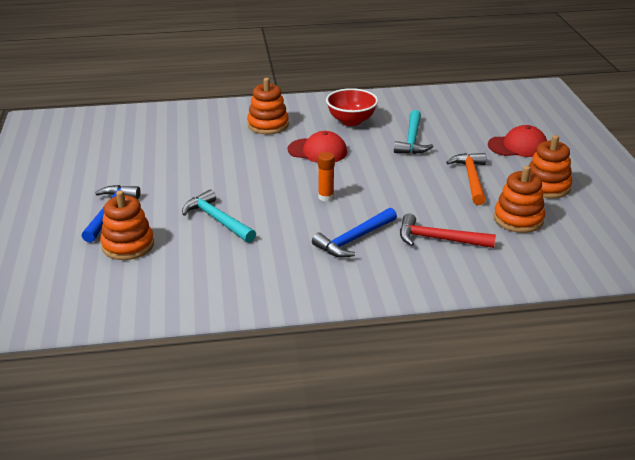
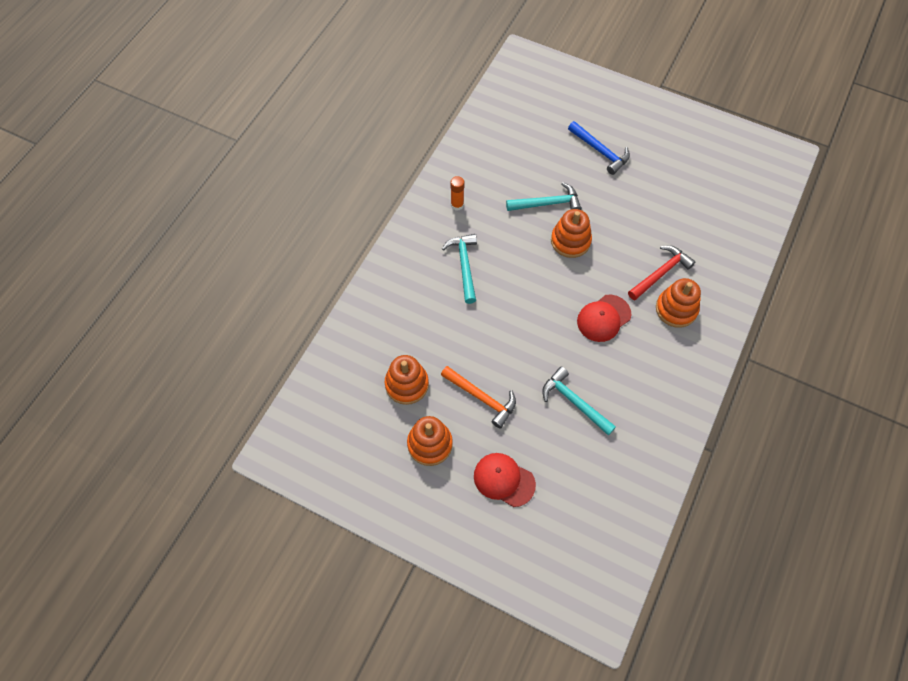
camera: 125 degrees right, 30 degrees up
(128, 245) = (552, 146): orange stacking toy -> orange stacking toy (570, 241)
(326, 197) = (529, 282): orange glue stick -> orange glue stick (457, 205)
(351, 121) = (642, 378): red bowl -> none
(354, 239) = (464, 266): blue hammer -> turquoise hammer
(439, 239) = (425, 315): red hammer -> red hammer (660, 273)
(518, 146) = (504, 480): red cap -> red cap turned 90 degrees clockwise

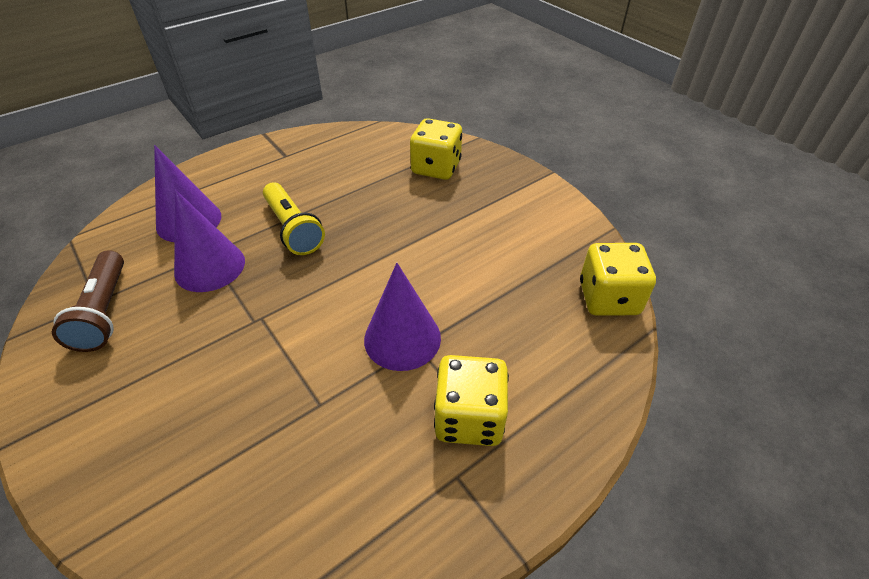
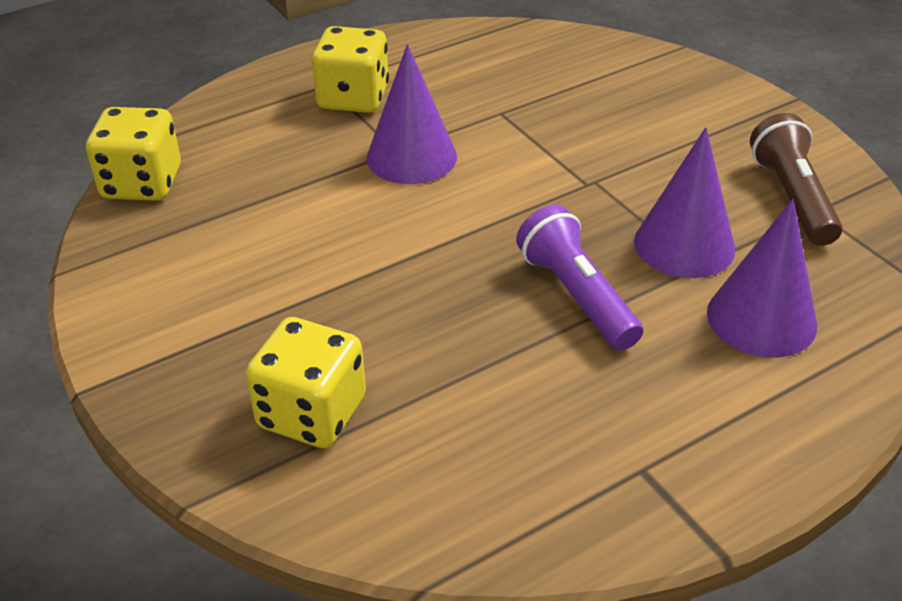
camera: 175 degrees left, 5 degrees down
(293, 229) = (577, 296): yellow flashlight -> purple flashlight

TASK REQUIREMENTS ▸ Please print the entries shown above again, exactly, and skip the pictures.

ANSWER TO THE PROBLEM ▸
camera: 125 degrees right, 30 degrees up
(128, 245) = (552, 146): orange stacking toy -> orange stacking toy (570, 241)
(326, 197) = (529, 282): orange glue stick -> orange glue stick (457, 205)
(351, 121) = (642, 378): red bowl -> none
(354, 239) = (464, 266): blue hammer -> turquoise hammer
(439, 239) = (425, 315): red hammer -> red hammer (660, 273)
(518, 146) = (504, 480): red cap -> red cap turned 90 degrees clockwise

camera: 175 degrees left, 5 degrees down
(293, 229) = (577, 296): yellow flashlight -> purple flashlight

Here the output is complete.